→ **Exercise**: Restate the entries below exactly. Images are not part of the copy.

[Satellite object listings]
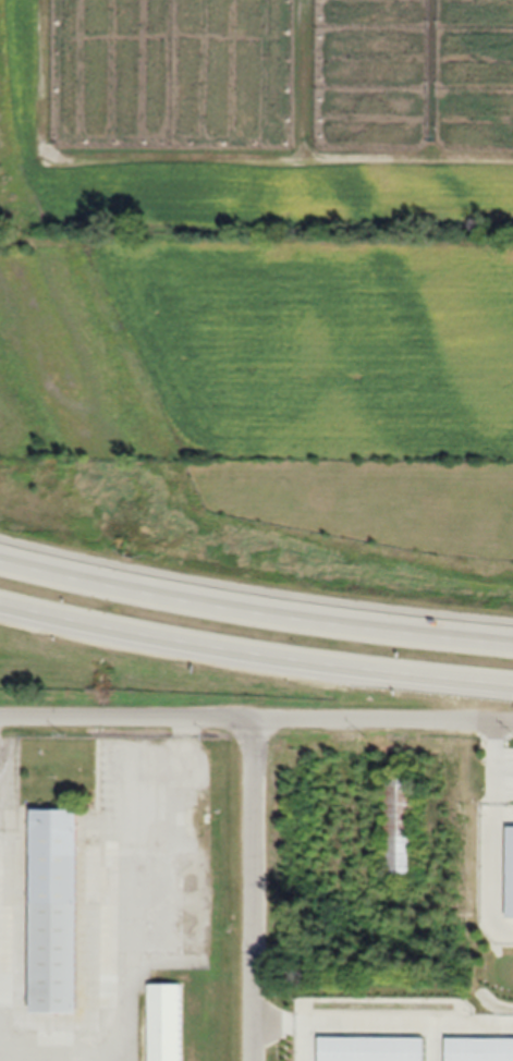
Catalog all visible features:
crop: (266, 255)
road: (254, 587)
road: (254, 611)
road: (255, 652)
road: (256, 724)
building: (401, 825)
road: (495, 889)
road: (250, 892)
building: (48, 908)
building: (160, 1022)
road: (480, 1036)
building: (494, 1054)
road: (264, 1058)

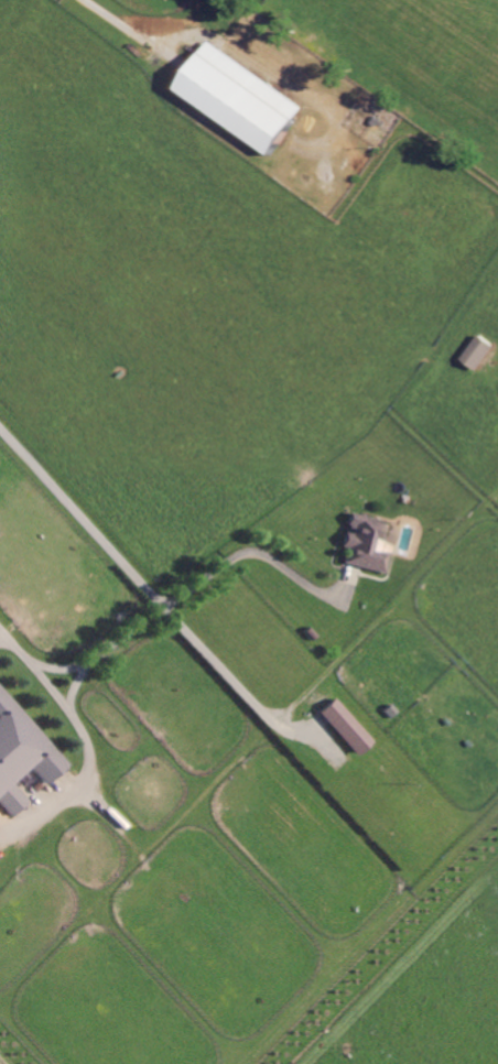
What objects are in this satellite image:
road: (124, 27)
building: (248, 98)
building: (486, 352)
building: (369, 542)
road: (258, 554)
road: (157, 597)
road: (106, 646)
road: (60, 666)
road: (76, 719)
building: (349, 727)
building: (24, 754)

→ **Expected output**:
Catalog all visible features:
crop: (266, 255)
road: (254, 587)
road: (254, 611)
road: (255, 652)
road: (256, 724)
building: (401, 825)
road: (495, 889)
road: (250, 892)
building: (48, 908)
building: (160, 1022)
road: (480, 1036)
building: (494, 1054)
road: (264, 1058)

What objects are in this satellite image:
road: (124, 27)
building: (248, 98)
building: (486, 352)
building: (369, 542)
road: (258, 554)
road: (157, 597)
road: (106, 646)
road: (60, 666)
road: (76, 719)
building: (349, 727)
building: (24, 754)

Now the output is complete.